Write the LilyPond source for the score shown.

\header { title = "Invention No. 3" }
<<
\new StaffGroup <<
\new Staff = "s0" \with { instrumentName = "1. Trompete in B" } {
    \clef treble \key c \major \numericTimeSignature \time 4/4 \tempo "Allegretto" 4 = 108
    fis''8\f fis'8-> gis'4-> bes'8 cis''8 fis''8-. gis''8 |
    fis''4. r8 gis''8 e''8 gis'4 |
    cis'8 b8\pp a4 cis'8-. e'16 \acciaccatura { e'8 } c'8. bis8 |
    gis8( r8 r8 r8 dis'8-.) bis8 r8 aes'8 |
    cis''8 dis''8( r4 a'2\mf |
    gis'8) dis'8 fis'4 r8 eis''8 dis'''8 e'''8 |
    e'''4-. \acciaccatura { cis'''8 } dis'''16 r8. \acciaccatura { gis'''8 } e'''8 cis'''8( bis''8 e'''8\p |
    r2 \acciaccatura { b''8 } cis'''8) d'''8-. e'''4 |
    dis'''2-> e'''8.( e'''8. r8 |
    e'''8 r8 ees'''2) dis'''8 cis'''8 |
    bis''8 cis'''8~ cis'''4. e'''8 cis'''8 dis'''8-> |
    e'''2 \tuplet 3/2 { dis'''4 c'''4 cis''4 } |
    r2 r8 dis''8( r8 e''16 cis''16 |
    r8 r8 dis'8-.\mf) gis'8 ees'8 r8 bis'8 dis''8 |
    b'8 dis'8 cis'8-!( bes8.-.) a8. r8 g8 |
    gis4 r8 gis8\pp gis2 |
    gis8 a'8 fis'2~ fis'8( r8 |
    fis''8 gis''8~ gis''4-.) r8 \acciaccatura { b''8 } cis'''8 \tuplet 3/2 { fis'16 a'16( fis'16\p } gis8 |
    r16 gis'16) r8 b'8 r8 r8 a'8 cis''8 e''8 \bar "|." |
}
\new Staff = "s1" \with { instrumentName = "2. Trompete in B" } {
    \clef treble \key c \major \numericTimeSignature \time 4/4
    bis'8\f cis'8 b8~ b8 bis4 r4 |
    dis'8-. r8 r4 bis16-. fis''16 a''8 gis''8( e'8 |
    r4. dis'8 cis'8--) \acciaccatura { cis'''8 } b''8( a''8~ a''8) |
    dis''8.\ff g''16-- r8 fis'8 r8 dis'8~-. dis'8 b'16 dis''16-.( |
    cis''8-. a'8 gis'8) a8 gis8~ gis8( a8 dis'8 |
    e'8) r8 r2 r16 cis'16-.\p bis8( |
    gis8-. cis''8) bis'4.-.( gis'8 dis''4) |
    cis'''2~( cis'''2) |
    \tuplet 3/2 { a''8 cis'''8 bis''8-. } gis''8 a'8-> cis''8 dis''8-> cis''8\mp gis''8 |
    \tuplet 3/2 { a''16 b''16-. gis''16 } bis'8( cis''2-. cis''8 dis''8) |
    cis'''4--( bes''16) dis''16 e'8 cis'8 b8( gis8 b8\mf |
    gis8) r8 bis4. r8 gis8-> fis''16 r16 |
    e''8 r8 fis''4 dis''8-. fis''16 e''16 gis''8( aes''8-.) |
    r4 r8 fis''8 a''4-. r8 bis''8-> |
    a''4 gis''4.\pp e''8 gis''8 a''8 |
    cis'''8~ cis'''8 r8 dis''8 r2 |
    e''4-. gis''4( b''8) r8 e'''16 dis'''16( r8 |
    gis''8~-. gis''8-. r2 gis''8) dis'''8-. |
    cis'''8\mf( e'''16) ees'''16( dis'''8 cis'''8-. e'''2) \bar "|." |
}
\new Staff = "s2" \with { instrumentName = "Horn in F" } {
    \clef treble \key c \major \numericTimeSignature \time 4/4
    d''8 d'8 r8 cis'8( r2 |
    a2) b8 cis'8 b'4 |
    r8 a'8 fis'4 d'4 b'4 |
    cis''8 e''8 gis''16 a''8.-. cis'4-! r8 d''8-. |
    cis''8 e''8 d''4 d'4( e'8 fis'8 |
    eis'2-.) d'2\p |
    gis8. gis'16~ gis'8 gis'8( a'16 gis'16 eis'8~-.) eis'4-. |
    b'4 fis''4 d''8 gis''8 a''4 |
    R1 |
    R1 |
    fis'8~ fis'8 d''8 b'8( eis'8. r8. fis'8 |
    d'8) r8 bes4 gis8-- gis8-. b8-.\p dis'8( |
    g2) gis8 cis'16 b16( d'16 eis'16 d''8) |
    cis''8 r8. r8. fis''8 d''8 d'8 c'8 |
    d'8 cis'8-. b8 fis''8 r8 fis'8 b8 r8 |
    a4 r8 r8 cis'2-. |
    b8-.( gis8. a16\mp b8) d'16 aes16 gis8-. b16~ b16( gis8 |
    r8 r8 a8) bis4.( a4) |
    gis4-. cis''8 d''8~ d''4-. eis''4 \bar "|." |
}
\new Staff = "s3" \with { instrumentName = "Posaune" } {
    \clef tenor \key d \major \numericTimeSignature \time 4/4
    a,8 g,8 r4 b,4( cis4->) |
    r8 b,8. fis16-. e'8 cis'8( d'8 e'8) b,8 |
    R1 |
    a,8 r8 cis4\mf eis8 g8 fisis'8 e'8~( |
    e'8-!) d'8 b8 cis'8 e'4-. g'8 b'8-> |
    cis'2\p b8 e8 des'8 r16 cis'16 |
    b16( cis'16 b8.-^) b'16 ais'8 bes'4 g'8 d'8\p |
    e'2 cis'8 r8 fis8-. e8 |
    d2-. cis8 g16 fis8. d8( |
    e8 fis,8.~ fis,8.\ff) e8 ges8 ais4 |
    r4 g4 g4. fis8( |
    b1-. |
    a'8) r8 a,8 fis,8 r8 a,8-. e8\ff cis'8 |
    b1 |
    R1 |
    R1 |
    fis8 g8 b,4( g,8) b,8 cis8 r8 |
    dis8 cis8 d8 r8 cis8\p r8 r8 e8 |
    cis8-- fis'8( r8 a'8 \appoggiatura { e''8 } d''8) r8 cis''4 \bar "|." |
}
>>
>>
------------------------------------
### Aim
Return, in full, each line of the items that contains the string "major", treating uppercase and lowercase letters as distinct.

### Correct output
    \clef treble \key c \major \numericTimeSignature \time 4/4 \tempo "Allegretto" 4 = 108
    \clef treble \key c \major \numericTimeSignature \time 4/4
    \clef treble \key c \major \numericTimeSignature \time 4/4
    \clef tenor \key d \major \numericTimeSignature \time 4/4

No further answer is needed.